▸ Supplied records:

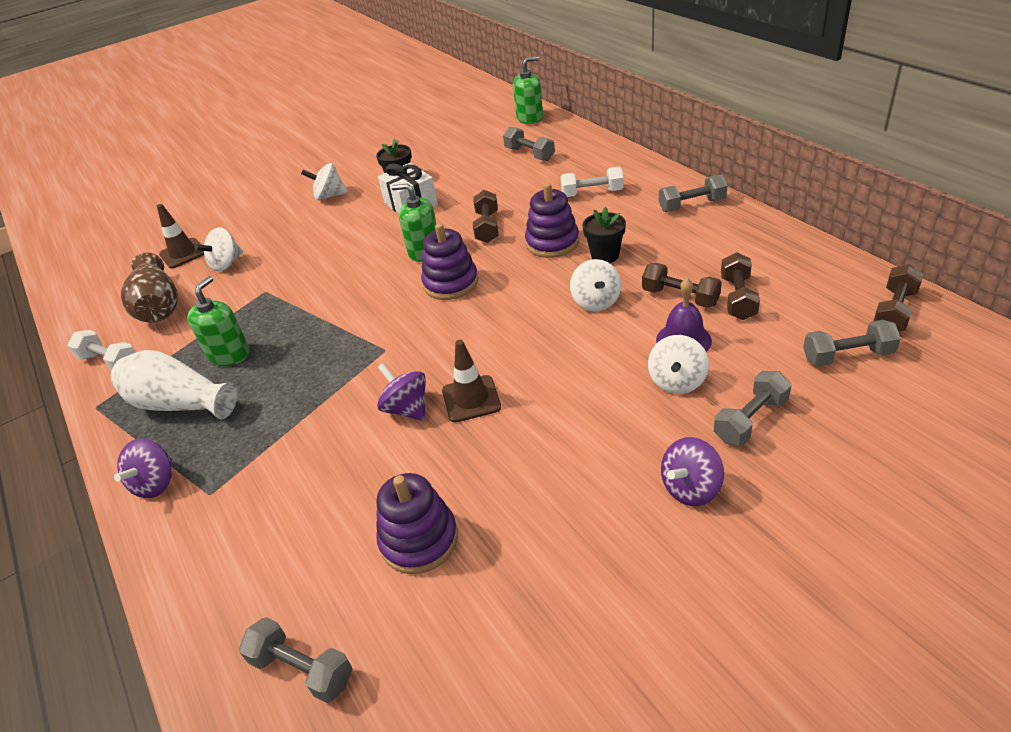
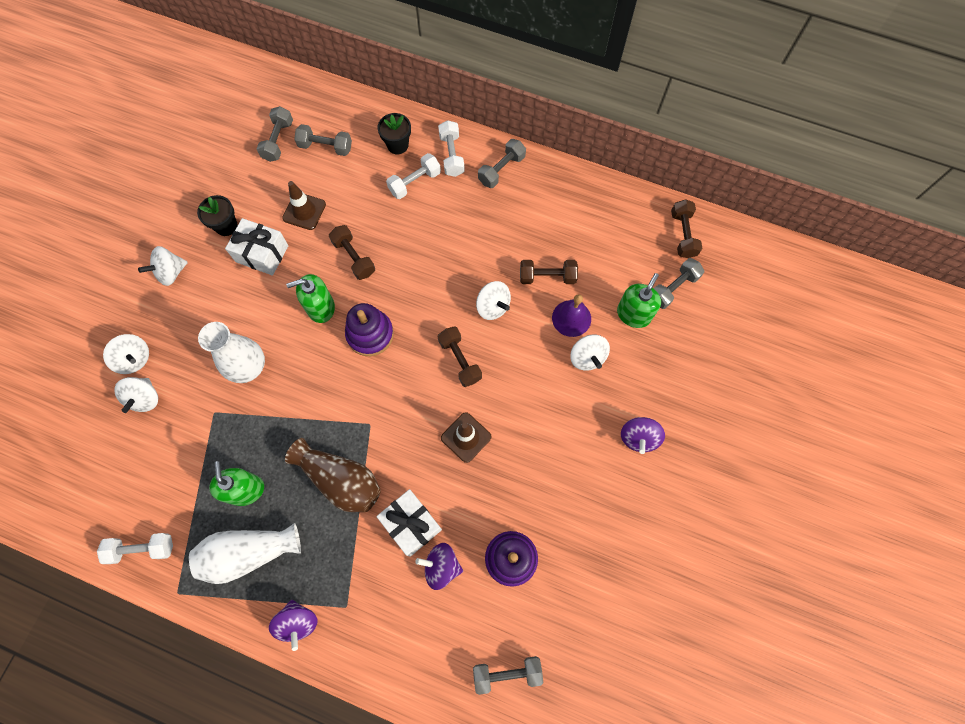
camera: 40 degrees left, 30 degrees up
brown vase [121,253,178,323] -> brown vase moved to [285,438,381,512]
brown traffic cone [157,204,204,269] -> brown traffic cone moved to [282,181,326,230]
purple spinning top [377,363,426,421] -> purple spinning top moved to [415,543,463,590]
green soap dispenser [513,56,543,124] -> green soap dispenser moved to [617,273,661,328]
purple stacking toy [525,183,579,258] -> none
black flower pot [583,207,626,263] -> black flower pot moved to [378,113,411,154]
grey dumbbell [714,371,791,445] -> grey dumbbell moved to [257,106,293,162]
brown dumbbell [721,252,760,320] -> brown dumbbell moved to [438,326,482,387]
none -> white spinning top [103,334,149,374]
none -> white vase [198,322,265,383]
none -> white gift [376,489,442,557]
none -> white dumbbell [438,120,465,177]

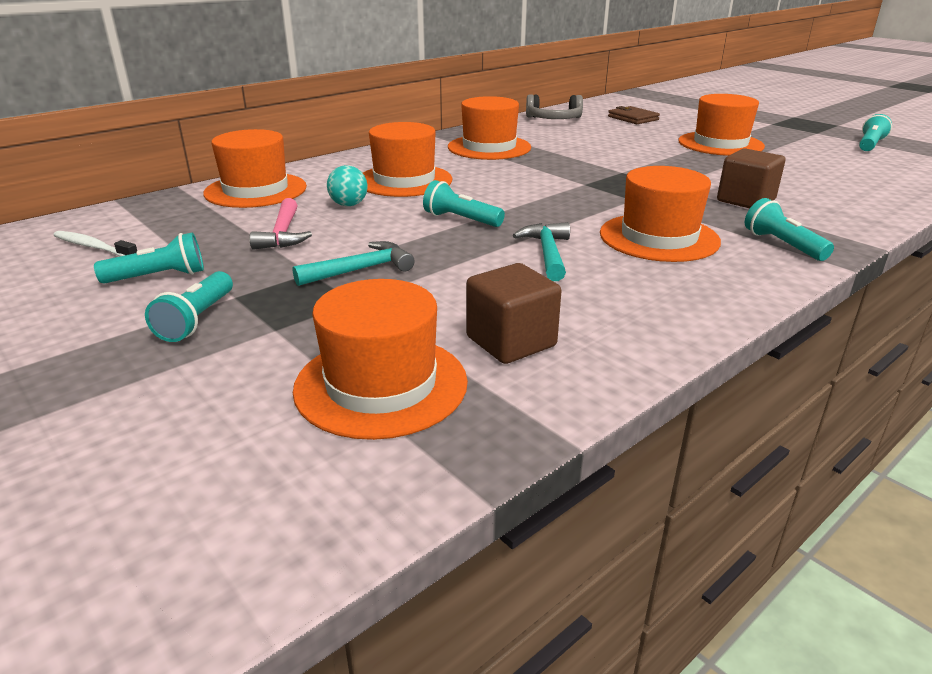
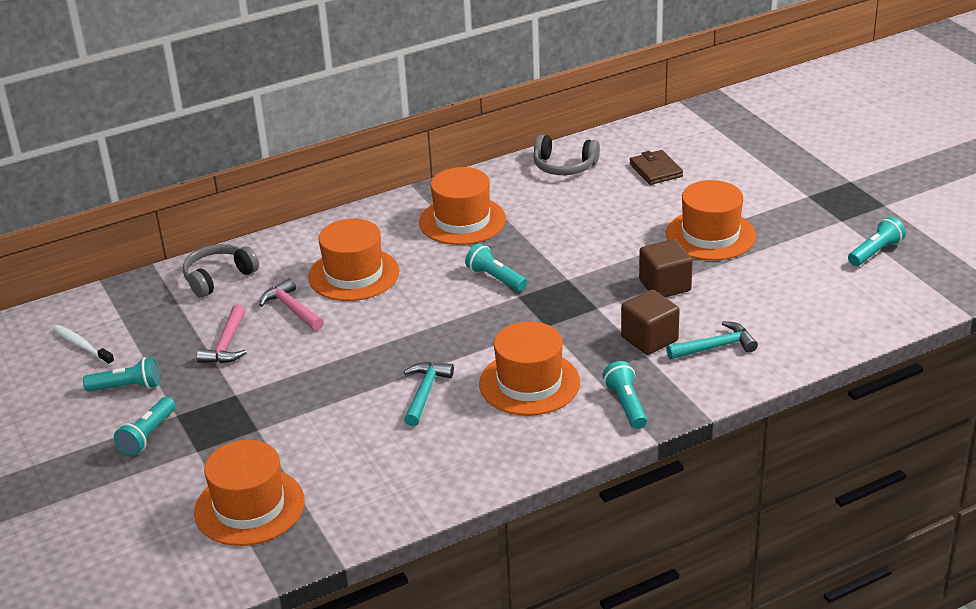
camera: 15 degrees right, 5 degrees up
orange hat [203,129,307,208] -> grey headphones [182,244,259,298]
turquoise hammer [293,241,415,286] -> turquoise hammer moved to [666,321,758,359]
turquoise ball [327,165,368,206] -> pink hammer [259,278,324,331]
turquoise flashlight [423,180,505,227] -> turquoise flashlight moved to [465,243,527,291]
brown cube [466,263,562,364] -> brown cube moved to [639,239,693,297]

▸ Your goal:
Return all lines from the data above with "hammer" in them.

▸ Answer to this exercise:
turquoise hammer [293,241,415,286] -> turquoise hammer moved to [666,321,758,359]
turquoise ball [327,165,368,206] -> pink hammer [259,278,324,331]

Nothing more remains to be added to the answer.